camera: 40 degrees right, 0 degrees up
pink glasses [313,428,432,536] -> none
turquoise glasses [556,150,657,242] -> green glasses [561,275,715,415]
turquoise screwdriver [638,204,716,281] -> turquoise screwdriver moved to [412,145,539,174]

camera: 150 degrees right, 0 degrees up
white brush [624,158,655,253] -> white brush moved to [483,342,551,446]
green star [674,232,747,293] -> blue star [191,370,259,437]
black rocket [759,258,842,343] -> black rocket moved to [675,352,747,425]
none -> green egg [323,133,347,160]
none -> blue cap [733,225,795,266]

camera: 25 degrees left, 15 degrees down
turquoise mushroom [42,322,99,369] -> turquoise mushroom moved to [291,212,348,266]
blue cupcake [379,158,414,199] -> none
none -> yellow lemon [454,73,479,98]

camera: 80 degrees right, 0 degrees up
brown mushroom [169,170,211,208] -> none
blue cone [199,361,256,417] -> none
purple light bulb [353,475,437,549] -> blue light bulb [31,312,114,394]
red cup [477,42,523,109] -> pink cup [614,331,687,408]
---
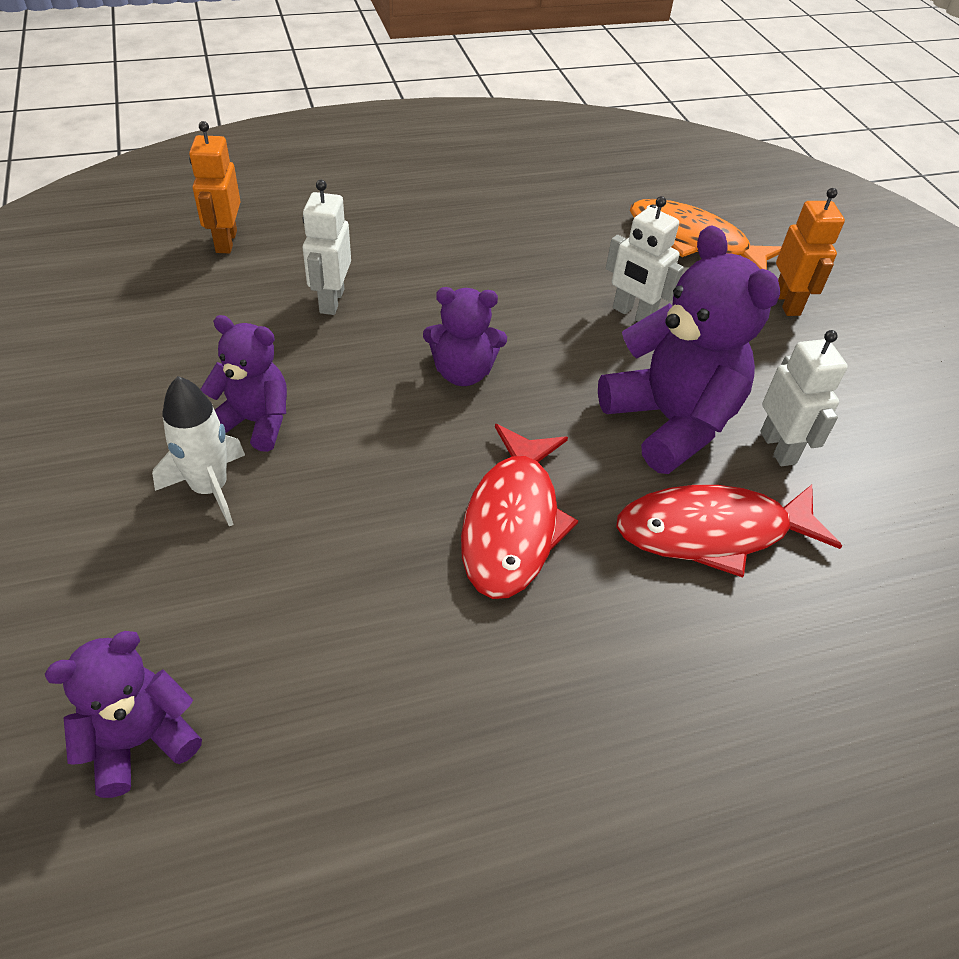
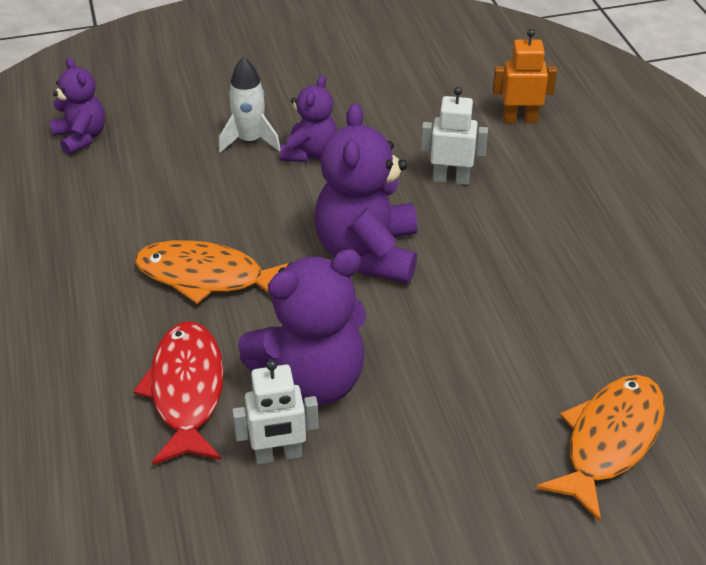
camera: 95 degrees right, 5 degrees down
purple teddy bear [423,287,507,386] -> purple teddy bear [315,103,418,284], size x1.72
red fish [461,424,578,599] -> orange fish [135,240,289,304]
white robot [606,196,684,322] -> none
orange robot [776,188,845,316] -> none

◆ **Required work**:
From the records above, retype only the lines starting at the line that contains "brown mushroom [169,170,211,208] -> none" and ending at the line that contains "red cup [477,42,523,109]", both included.

◆ **Answer to this task**:
brown mushroom [169,170,211,208] -> none
blue cone [199,361,256,417] -> none
purple light bulb [353,475,437,549] -> blue light bulb [31,312,114,394]
red cup [477,42,523,109] -> pink cup [614,331,687,408]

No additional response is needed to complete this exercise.